**EXERCISE INSTRUCTIONS:** Leaving out all images, write out the records that follow exactly.

**RECORDS FOR THIS EXERCISE:**
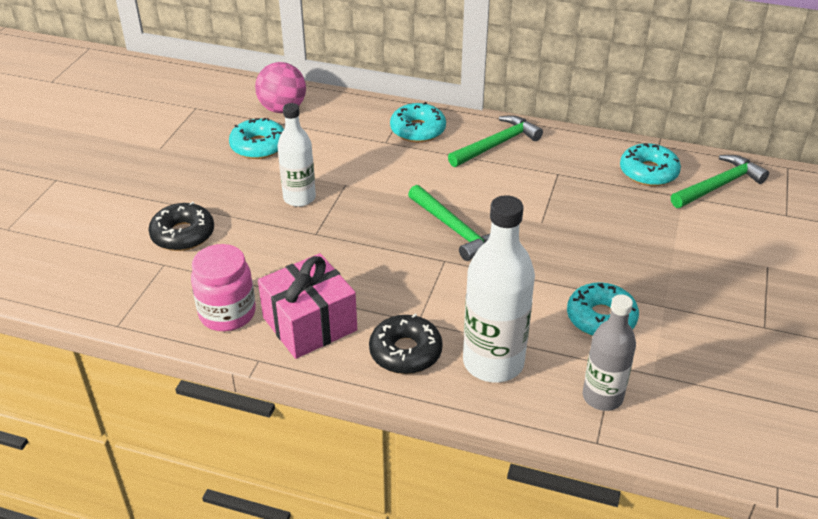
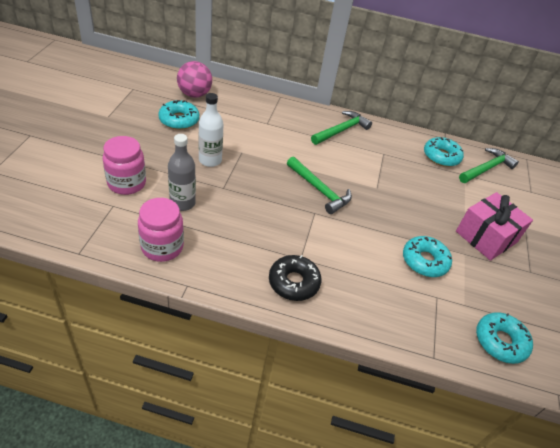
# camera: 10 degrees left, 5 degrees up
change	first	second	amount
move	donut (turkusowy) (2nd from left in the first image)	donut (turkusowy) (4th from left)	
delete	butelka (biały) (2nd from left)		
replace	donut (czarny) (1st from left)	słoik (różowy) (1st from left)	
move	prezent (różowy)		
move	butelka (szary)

**SOLUTION TO THIS EXERCISE:**
# camera: 10 degrees left, 5 degrees up
change	first	second	amount
move	donut (turkusowy) (2nd from left in the first image)	donut (turkusowy) (4th from left)	
delete	butelka (biały) (2nd from left)		
replace	donut (czarny) (1st from left)	słoik (różowy) (1st from left)	
move	prezent (różowy)		
move	butelka (szary)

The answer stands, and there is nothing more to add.